> DATA FOR ANALYSIS
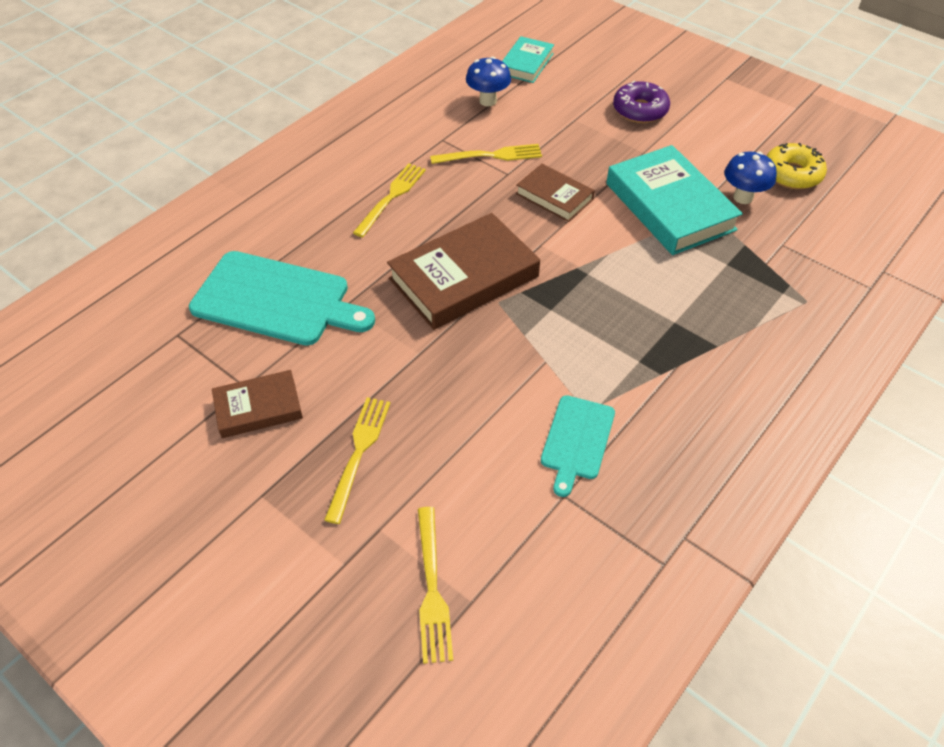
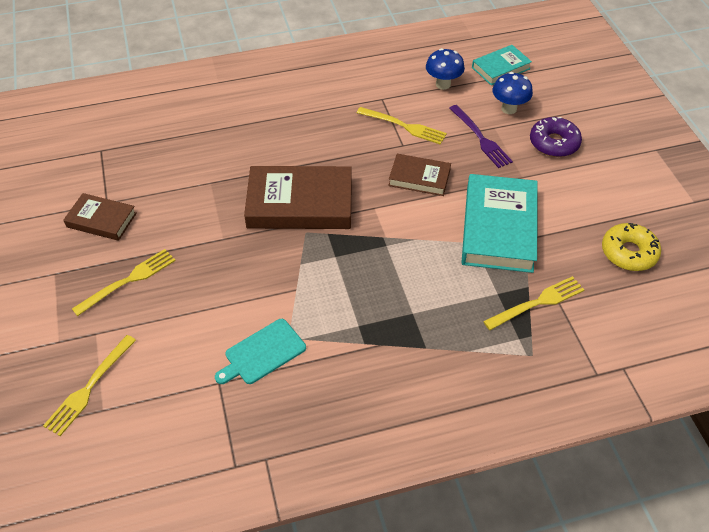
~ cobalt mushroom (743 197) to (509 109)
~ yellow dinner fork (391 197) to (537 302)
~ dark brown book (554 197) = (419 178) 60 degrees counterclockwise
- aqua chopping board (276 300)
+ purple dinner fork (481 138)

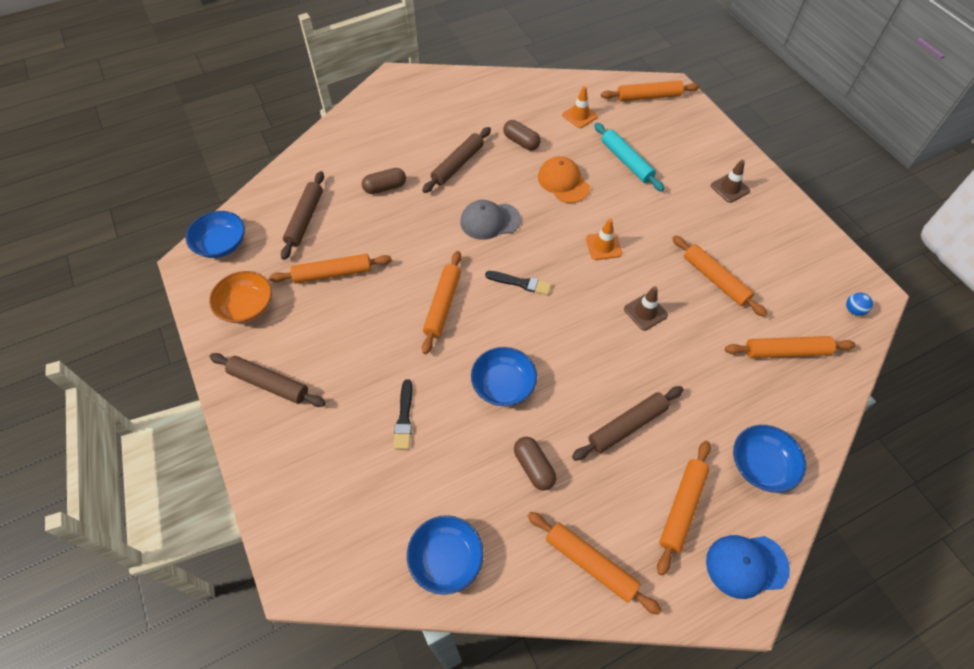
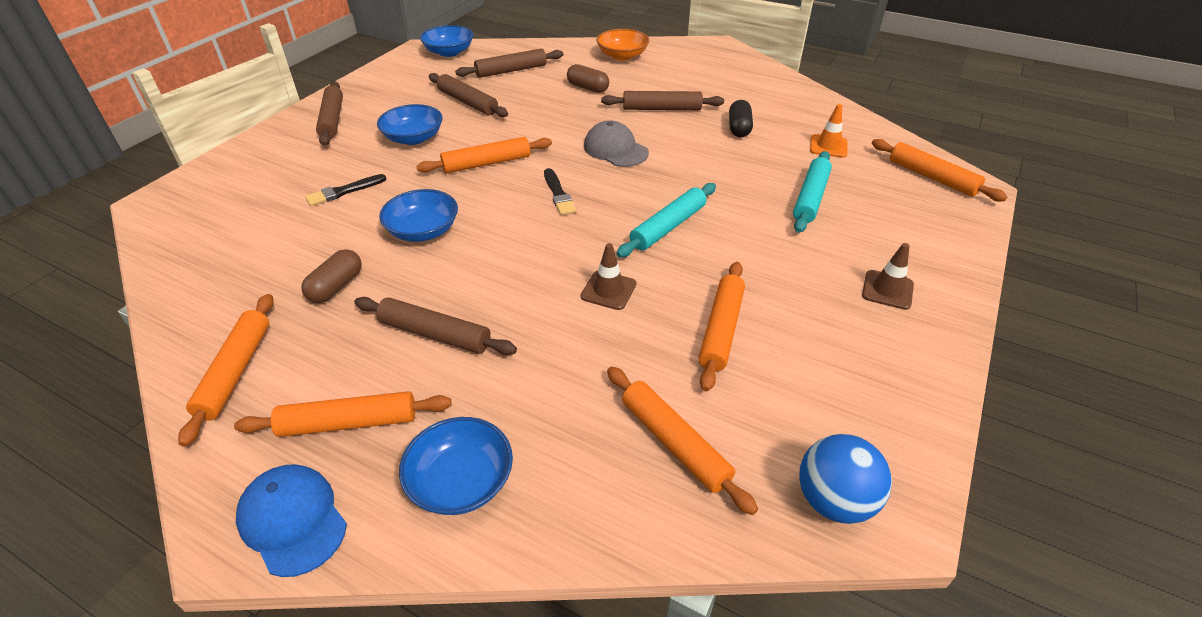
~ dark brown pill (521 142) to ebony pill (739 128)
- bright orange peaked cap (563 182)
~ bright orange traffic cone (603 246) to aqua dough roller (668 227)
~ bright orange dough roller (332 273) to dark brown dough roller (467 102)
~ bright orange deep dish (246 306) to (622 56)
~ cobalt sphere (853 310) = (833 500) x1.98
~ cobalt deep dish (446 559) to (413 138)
...
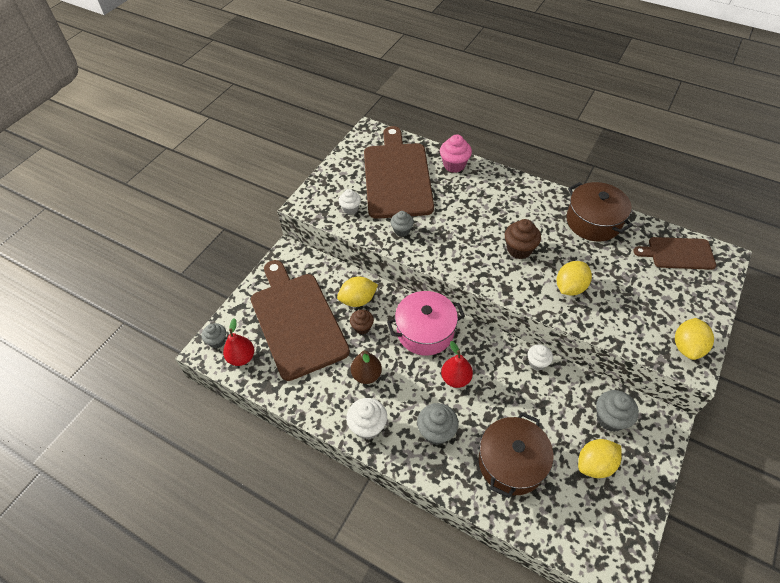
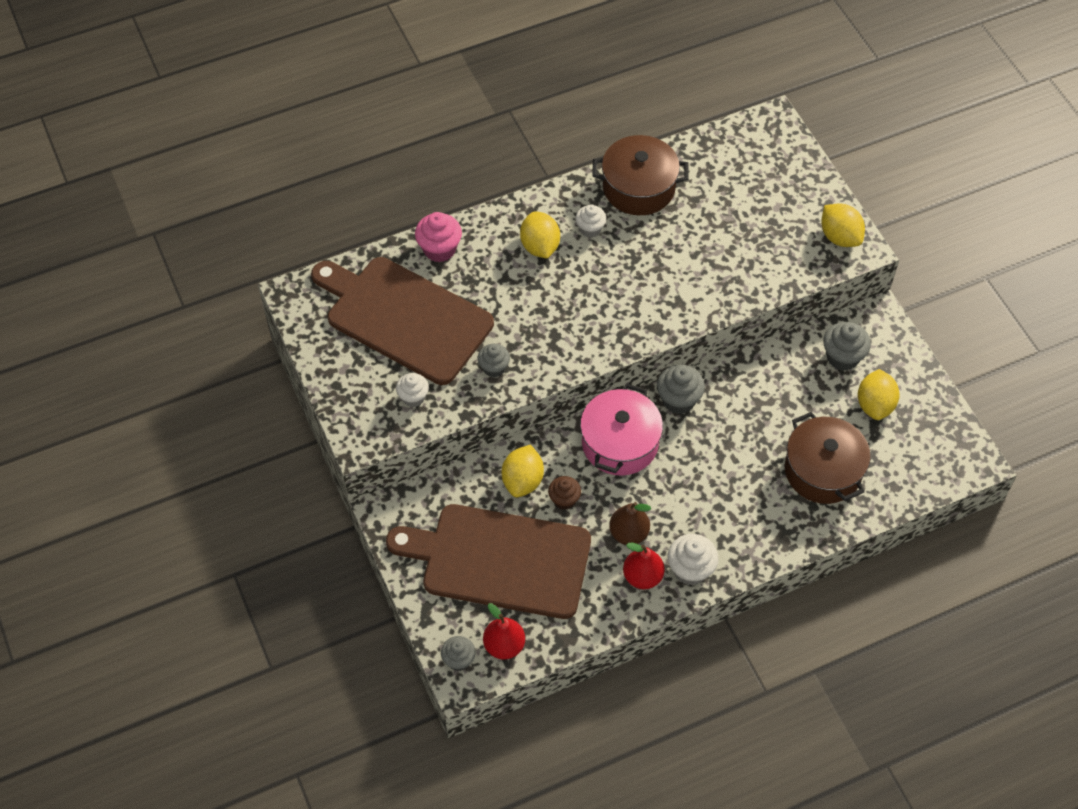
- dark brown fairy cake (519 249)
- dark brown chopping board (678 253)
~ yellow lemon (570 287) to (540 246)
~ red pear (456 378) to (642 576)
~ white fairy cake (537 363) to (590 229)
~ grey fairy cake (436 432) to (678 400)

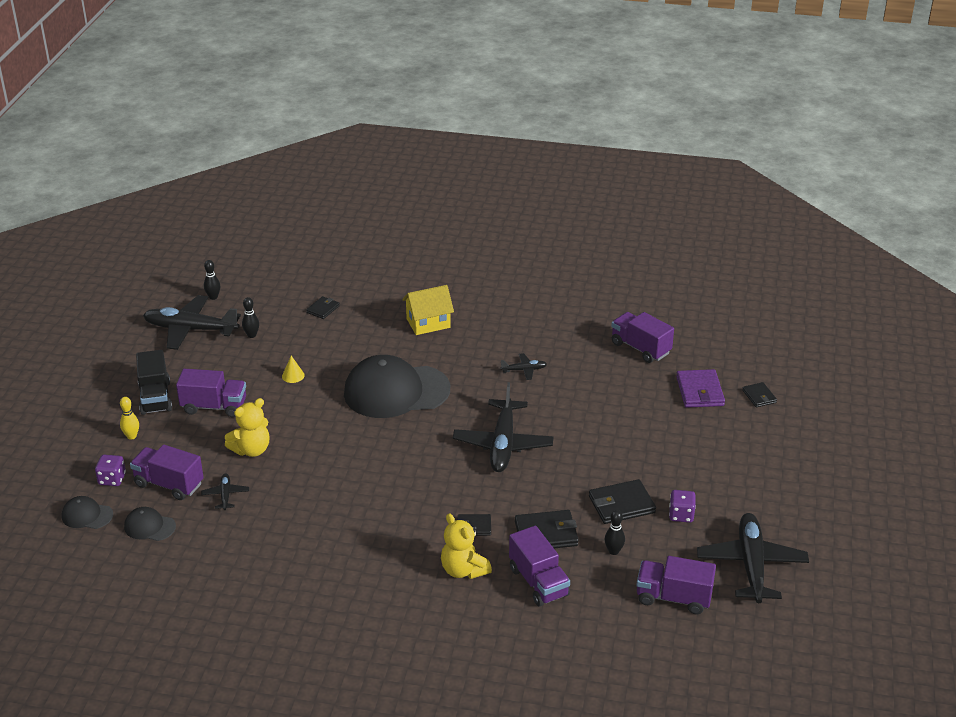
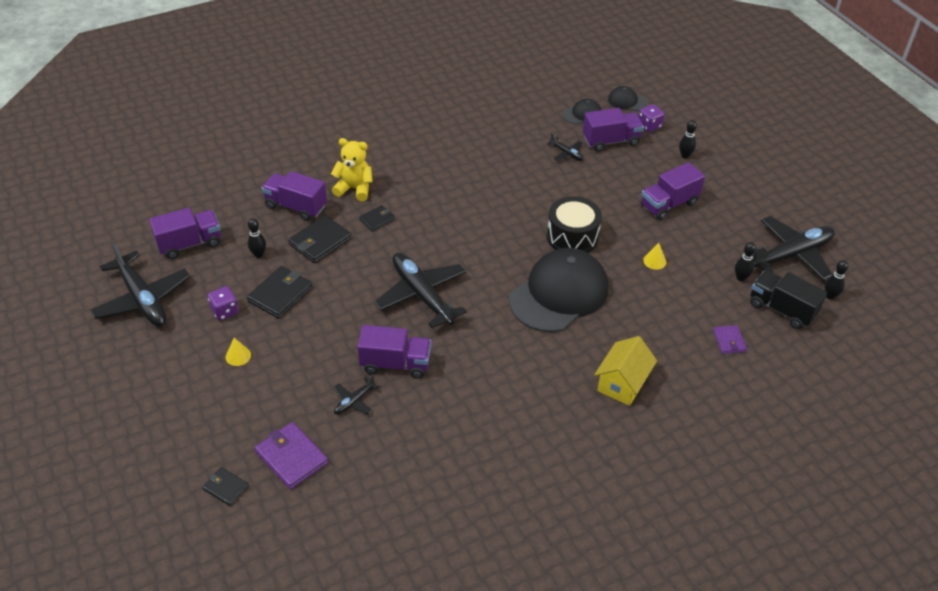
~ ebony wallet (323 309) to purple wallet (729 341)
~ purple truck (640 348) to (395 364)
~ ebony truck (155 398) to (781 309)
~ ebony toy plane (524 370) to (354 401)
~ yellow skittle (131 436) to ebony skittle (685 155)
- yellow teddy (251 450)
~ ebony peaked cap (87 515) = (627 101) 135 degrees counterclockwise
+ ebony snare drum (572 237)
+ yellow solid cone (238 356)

> PROMPT
Copy the entries above exactly, but only from the line holding "to (537 302)" through the line holding "- aqua chopping board (276 300)", both included.

> SOLUTION FOR THIS TASK
~ yellow dinner fork (391 197) to (537 302)
~ dark brown book (554 197) = (419 178) 60 degrees counterclockwise
- aqua chopping board (276 300)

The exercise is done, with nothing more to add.